• **WHAT YOU HAVE TO DO**
Print the records below exactly as they appear. Omit all pictures.

• **DATASET ENTRIES**
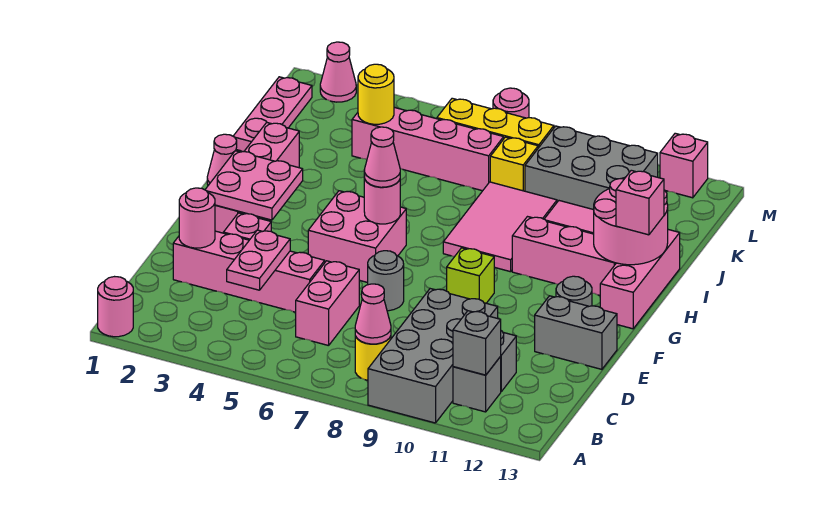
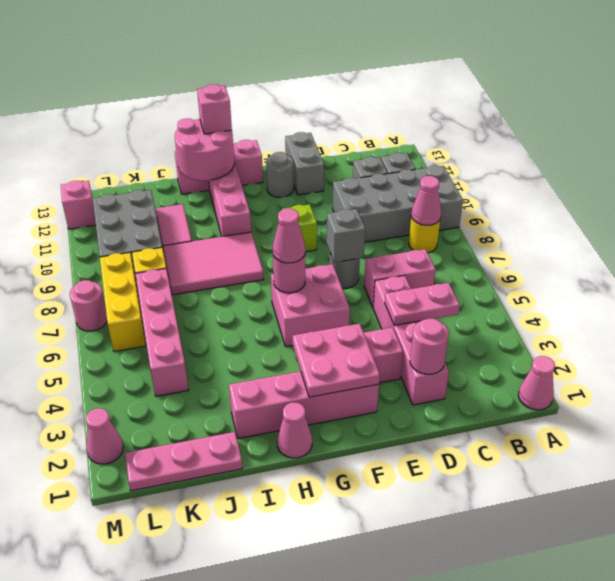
pink round brick A1 level 1 -> pink cone A1 level 1
grey brick B11 level 2 -> grey brick E7 level 2
yellow round brick K4 level 2 -> none

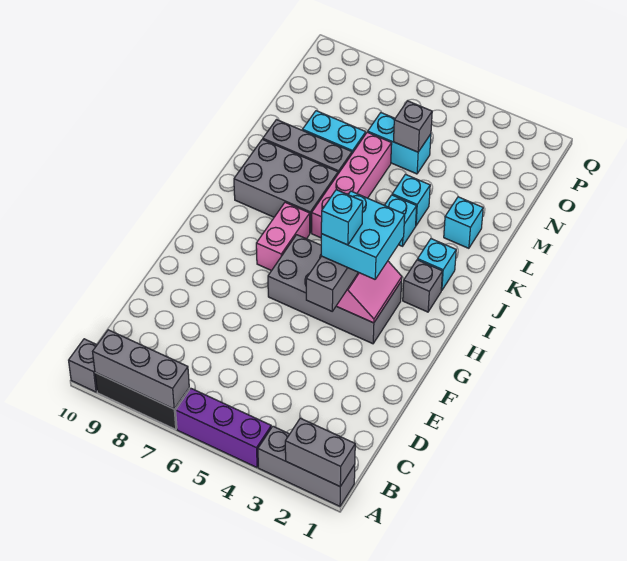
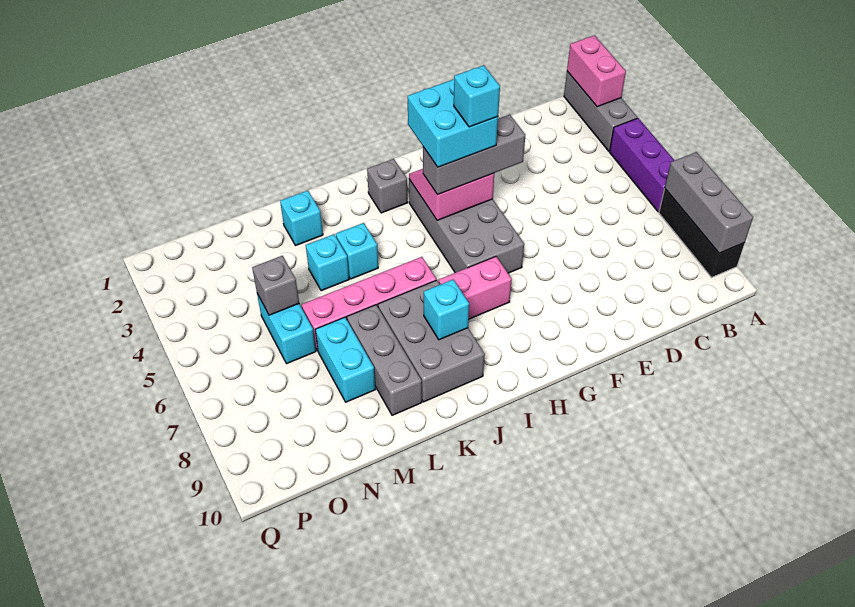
grey brick A1:A2 level 2 -> pink brick A1:A2 level 2
grey brick A10 level 1 -> none
cyan brick J2 level 1 -> cyan brick J8 level 2

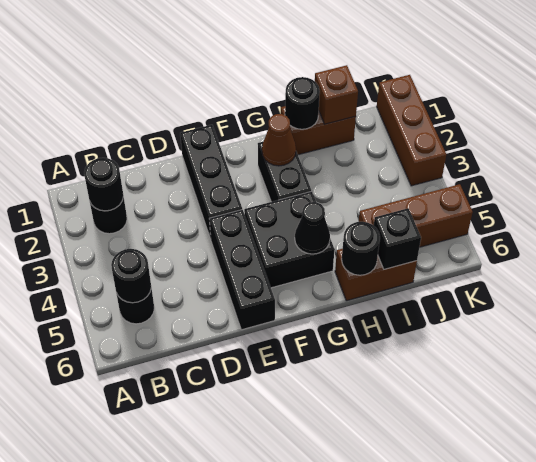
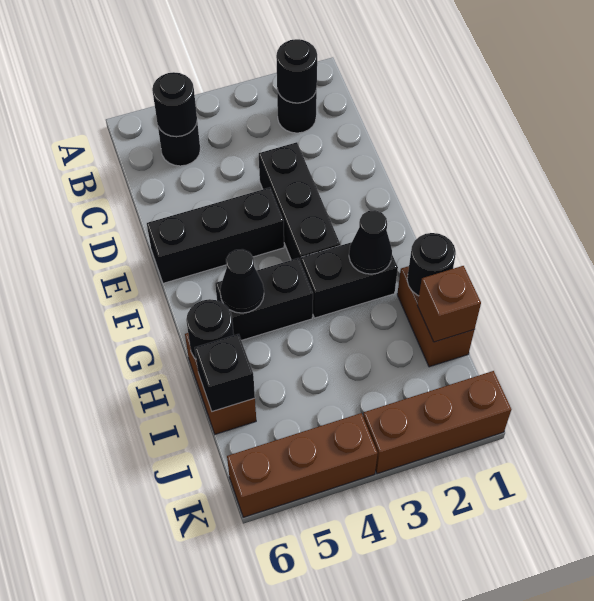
black brick E1:E3 level 1 -> black brick D3:F3 level 1
black brick F4:G5 level 1 -> black brick G4:G5 level 1
brown cone G2 level 2 -> black cone G2 level 2
brown brick I5:K5 level 1 -> brown brick K4:K6 level 1

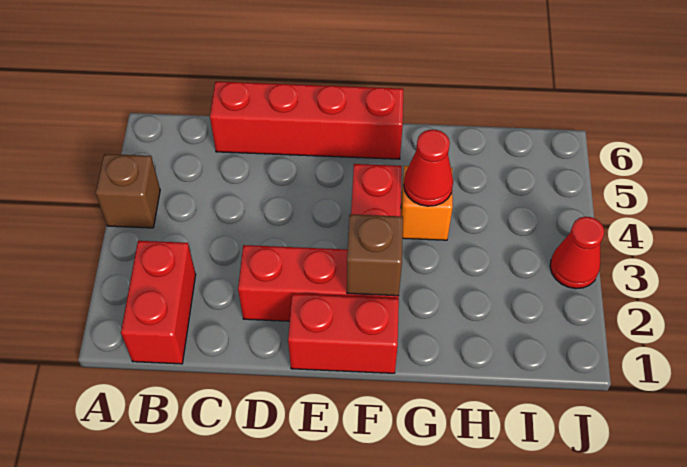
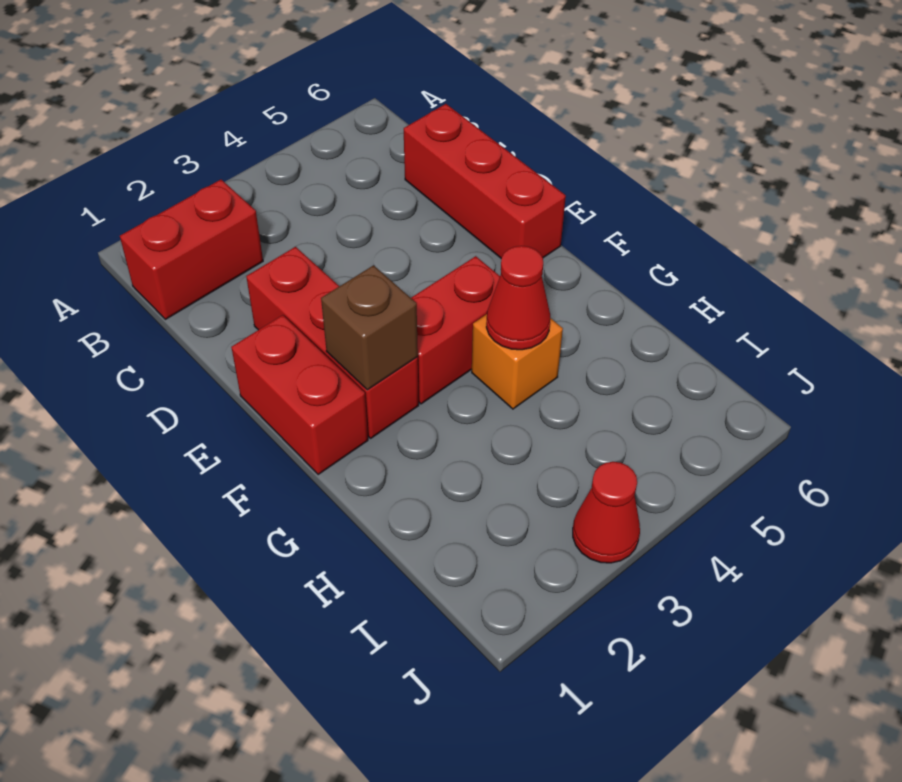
brown brick A4 level 1 -> none
red brick C6:F6 level 1 -> red brick C6:E6 level 1

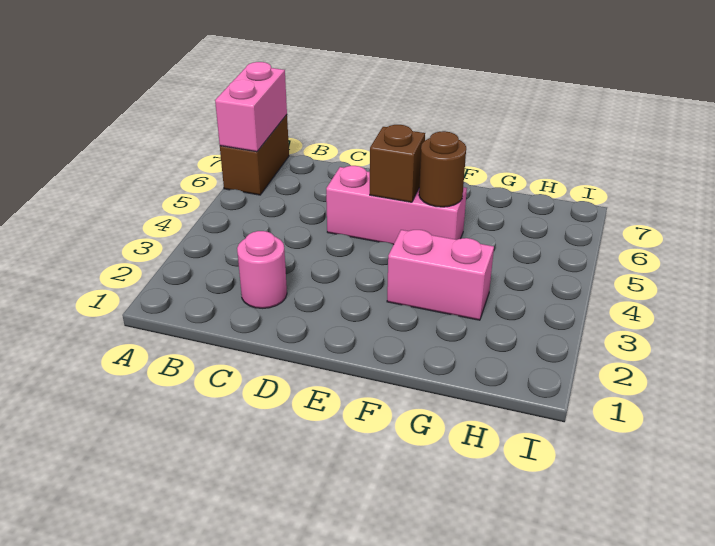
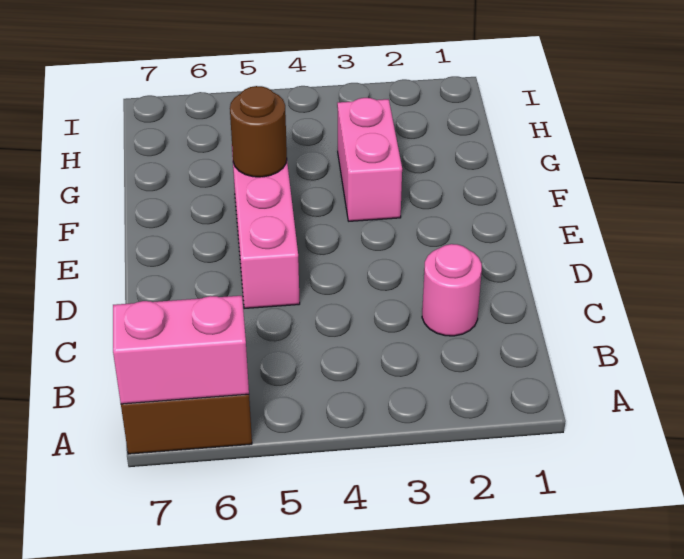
brown brick E5 level 2 -> none

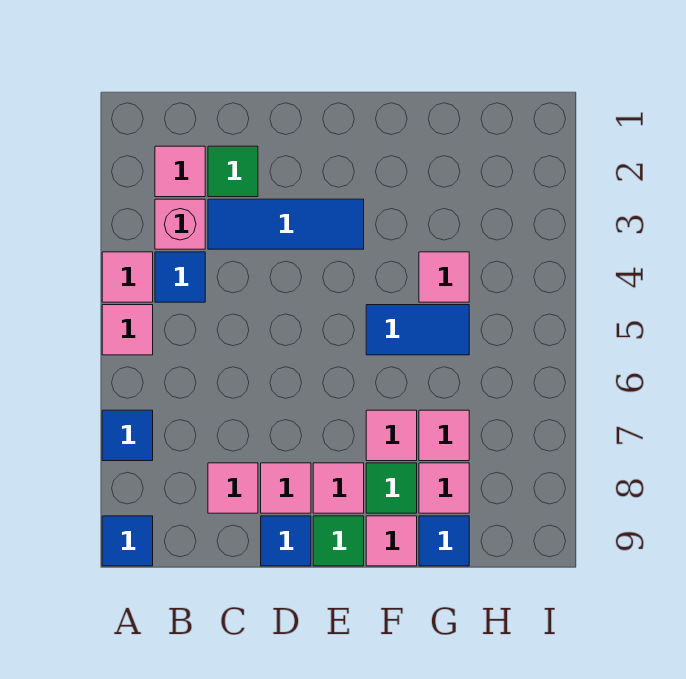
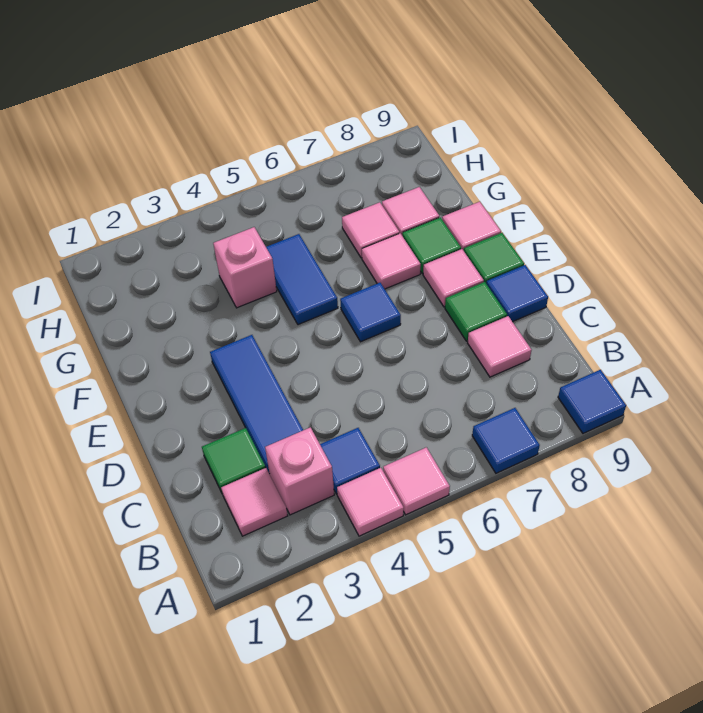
pink tile D8 level 1 -> green tile D8 level 1
pink tile G4 level 1 -> pink brick G4 level 1
blue tile G9 level 1 -> blue tile E6 level 1

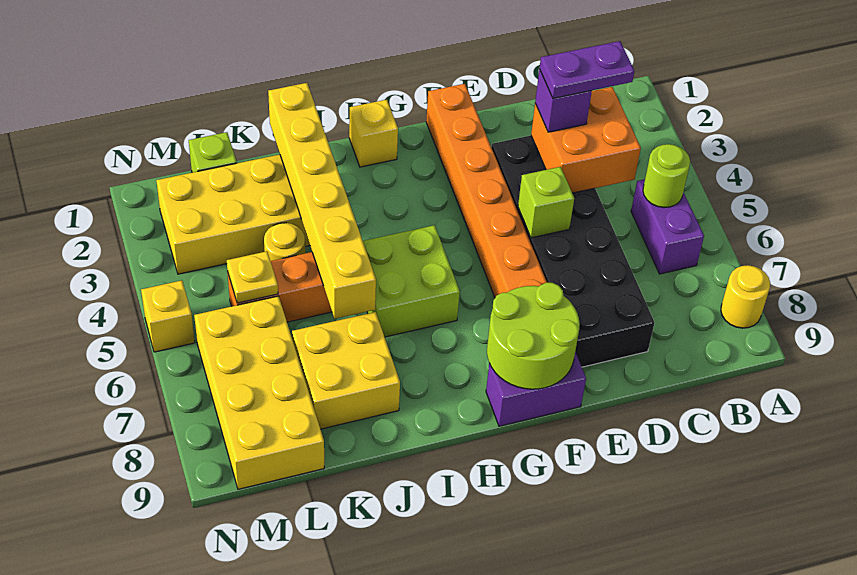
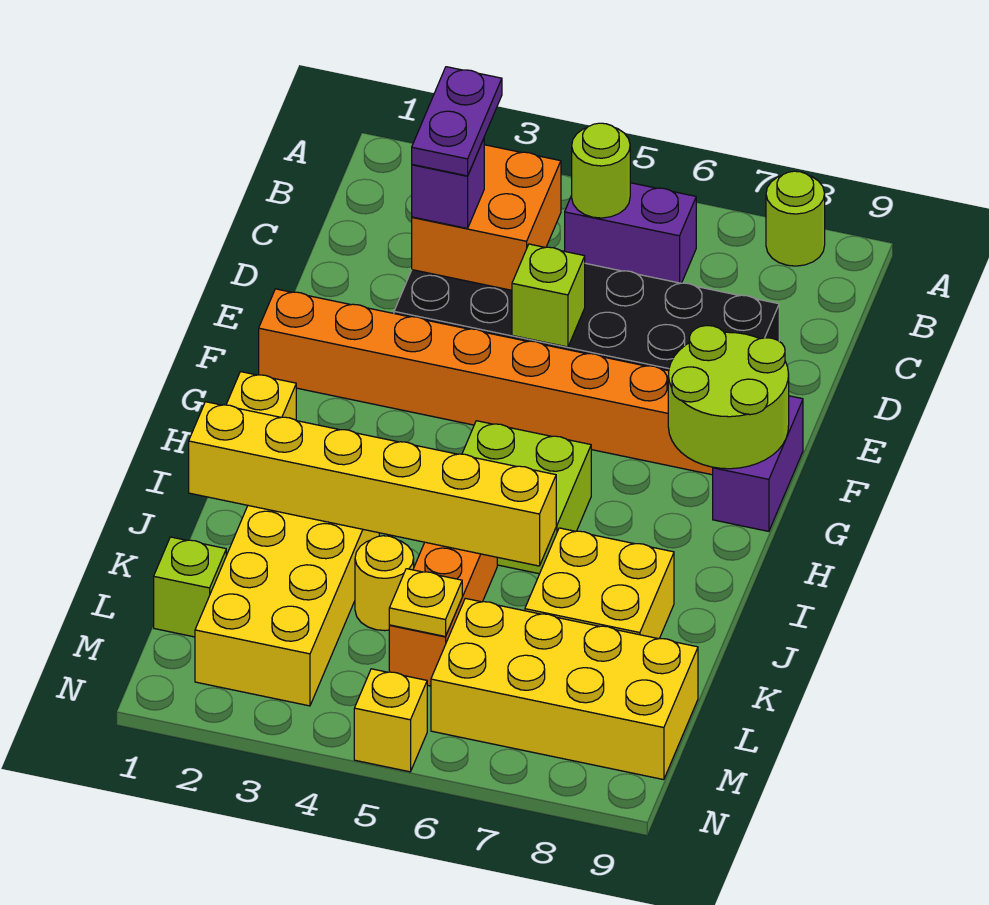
yellow round brick A8 level 1 -> lime round brick A8 level 1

• **EXERCISE SOLUTION**
pink round brick A1 level 1 -> pink cone A1 level 1
grey brick B11 level 2 -> grey brick E7 level 2
yellow round brick K4 level 2 -> none

grey brick A1:A2 level 2 -> pink brick A1:A2 level 2
grey brick A10 level 1 -> none
cyan brick J2 level 1 -> cyan brick J8 level 2

black brick E1:E3 level 1 -> black brick D3:F3 level 1
black brick F4:G5 level 1 -> black brick G4:G5 level 1
brown cone G2 level 2 -> black cone G2 level 2
brown brick I5:K5 level 1 -> brown brick K4:K6 level 1

brown brick A4 level 1 -> none
red brick C6:F6 level 1 -> red brick C6:E6 level 1

brown brick E5 level 2 -> none

pink tile D8 level 1 -> green tile D8 level 1
pink tile G4 level 1 -> pink brick G4 level 1
blue tile G9 level 1 -> blue tile E6 level 1

yellow round brick A8 level 1 -> lime round brick A8 level 1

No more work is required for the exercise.